[DATA LISTING]

--------------------------------------------------

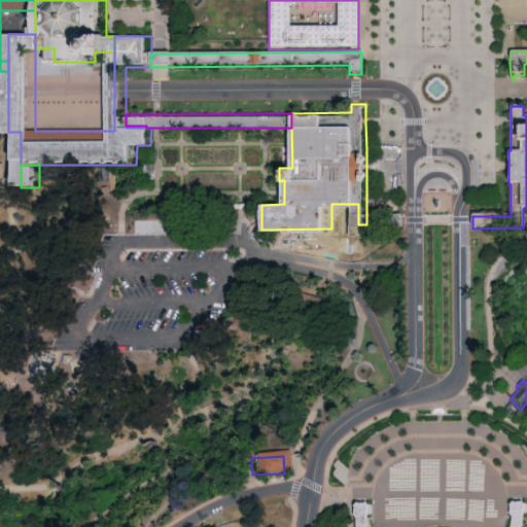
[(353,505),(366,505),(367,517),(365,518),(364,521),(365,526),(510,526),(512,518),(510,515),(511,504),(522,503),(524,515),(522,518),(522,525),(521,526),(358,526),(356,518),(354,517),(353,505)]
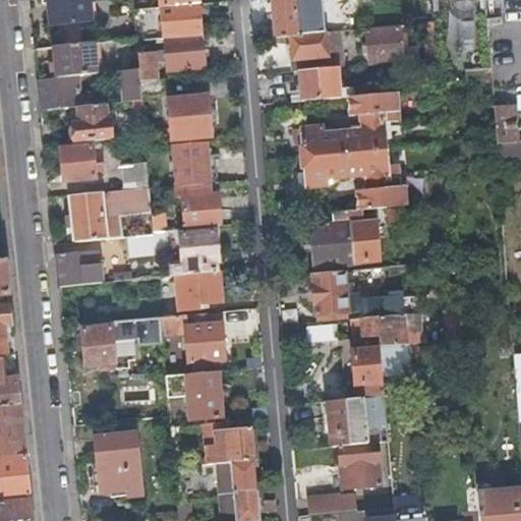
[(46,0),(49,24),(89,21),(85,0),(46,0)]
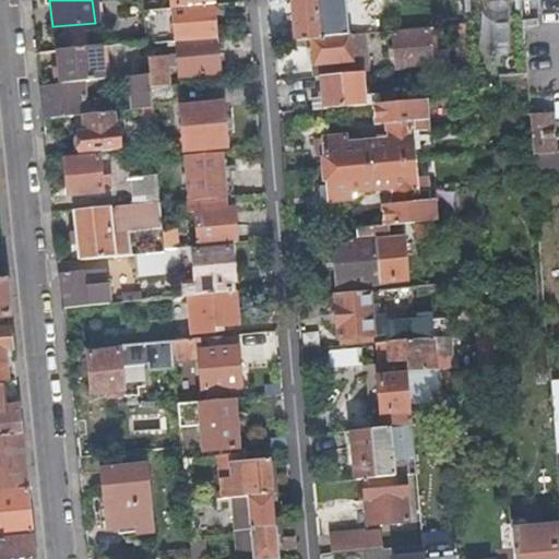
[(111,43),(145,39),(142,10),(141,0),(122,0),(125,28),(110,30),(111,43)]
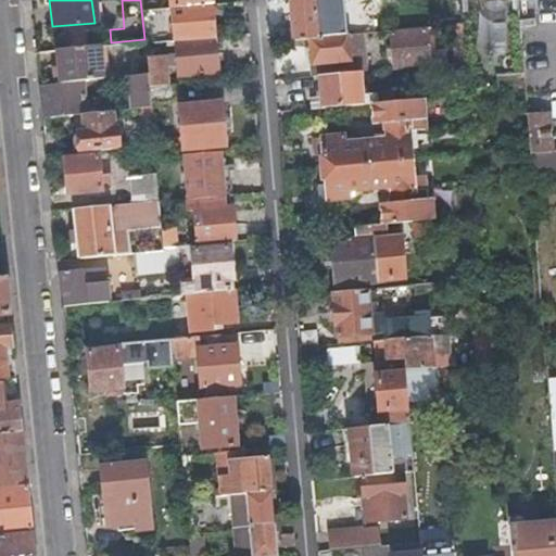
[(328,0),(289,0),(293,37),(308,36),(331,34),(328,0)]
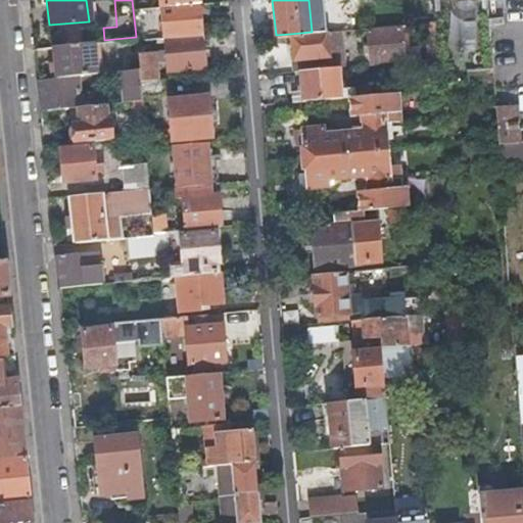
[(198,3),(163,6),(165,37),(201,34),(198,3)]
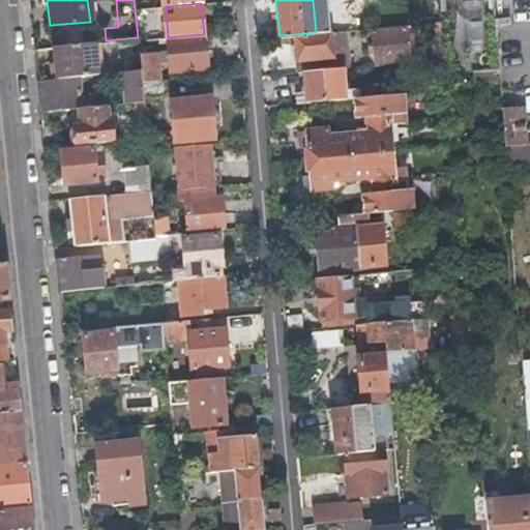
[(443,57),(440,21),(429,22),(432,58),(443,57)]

--------------------------------------------------

[PROBLEM DETAILS]
Give exactly those lines of the listing that run from its first line through the line with "[(198,3),(163,6),(165,37),(201,34),(198,3)]", leaving each picture out.

[RESULT OF THE TASK]
[(353,505),(366,505),(367,517),(365,518),(364,521),(365,526),(510,526),(512,518),(510,515),(511,504),(522,503),(524,515),(522,518),(522,525),(521,526),(358,526),(356,518),(354,517),(353,505)]
[(46,0),(49,24),(89,21),(85,0),(46,0)]
[(111,43),(145,39),(142,10),(141,0),(122,0),(125,28),(110,30),(111,43)]
[(328,0),(289,0),(293,37),(308,36),(331,34),(328,0)]
[(198,3),(163,6),(165,37),(201,34),(198,3)]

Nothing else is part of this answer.